[Object change descriptions]
■ ■ ■ ■ ■ ■ ■

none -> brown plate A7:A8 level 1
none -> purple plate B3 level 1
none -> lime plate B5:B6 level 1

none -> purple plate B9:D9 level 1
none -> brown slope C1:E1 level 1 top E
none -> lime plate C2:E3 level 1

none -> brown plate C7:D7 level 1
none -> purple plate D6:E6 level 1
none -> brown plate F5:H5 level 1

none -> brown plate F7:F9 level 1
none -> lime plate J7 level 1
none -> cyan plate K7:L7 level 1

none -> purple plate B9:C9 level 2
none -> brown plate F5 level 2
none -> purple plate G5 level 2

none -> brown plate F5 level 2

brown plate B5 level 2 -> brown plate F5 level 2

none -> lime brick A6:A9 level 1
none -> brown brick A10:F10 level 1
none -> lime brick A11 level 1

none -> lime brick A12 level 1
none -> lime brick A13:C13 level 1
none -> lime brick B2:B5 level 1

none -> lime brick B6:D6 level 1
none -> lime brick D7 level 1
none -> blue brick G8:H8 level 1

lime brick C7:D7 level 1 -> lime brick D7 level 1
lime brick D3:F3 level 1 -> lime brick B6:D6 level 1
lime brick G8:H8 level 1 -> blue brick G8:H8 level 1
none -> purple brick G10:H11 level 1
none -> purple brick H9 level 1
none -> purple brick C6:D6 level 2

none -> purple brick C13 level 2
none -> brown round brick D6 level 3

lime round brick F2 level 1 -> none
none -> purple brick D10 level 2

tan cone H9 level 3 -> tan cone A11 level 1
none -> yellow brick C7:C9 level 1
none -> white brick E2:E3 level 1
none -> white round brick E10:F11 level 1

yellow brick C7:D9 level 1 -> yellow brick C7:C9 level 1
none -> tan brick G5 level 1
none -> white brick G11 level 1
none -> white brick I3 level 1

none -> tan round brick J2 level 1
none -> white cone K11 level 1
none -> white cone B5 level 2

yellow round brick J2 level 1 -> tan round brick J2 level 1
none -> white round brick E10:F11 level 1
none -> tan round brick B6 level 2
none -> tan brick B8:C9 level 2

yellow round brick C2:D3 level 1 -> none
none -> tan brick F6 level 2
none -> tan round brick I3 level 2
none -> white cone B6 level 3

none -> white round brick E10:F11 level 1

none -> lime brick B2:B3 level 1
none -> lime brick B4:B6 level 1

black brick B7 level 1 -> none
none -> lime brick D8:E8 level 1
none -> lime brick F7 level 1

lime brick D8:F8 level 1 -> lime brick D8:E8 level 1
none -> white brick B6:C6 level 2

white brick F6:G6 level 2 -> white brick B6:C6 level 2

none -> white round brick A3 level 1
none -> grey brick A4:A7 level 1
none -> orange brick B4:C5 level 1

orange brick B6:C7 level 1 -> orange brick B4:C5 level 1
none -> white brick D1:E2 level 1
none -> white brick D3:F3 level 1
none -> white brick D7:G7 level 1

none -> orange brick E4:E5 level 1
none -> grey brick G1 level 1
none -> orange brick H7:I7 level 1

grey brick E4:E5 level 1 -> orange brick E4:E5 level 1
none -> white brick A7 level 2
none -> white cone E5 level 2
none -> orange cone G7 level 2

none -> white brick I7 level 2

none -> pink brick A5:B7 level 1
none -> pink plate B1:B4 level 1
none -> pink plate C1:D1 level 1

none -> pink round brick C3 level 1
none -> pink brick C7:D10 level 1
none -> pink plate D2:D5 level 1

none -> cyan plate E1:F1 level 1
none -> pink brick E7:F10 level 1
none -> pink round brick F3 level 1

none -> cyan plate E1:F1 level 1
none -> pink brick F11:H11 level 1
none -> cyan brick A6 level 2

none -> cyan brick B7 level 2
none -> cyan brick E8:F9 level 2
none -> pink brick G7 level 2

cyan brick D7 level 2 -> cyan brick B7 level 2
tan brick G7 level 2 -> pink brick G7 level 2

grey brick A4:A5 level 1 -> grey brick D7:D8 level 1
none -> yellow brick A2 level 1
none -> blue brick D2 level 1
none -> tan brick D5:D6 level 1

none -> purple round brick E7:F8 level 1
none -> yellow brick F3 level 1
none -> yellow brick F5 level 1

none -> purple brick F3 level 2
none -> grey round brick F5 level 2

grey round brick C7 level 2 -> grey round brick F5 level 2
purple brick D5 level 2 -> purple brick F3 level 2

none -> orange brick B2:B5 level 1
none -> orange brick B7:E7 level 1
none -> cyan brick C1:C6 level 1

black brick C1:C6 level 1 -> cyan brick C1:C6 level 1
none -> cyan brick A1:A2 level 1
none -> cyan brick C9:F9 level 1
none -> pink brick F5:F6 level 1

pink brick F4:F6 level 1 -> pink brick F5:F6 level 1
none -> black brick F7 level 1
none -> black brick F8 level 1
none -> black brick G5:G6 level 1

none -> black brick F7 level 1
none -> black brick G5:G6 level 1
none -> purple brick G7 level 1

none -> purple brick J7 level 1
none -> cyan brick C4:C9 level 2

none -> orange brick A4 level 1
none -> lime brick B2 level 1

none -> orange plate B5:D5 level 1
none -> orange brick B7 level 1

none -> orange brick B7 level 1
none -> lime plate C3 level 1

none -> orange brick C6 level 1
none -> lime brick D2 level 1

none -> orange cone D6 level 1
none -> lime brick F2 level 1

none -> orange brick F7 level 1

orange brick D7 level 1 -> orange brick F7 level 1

■ ■ ■ ■ ■ ■ ■

▶ _Work required_: Only a number is wanted. Count the lines of the data that contain "grey".

▶ _Response area_: 6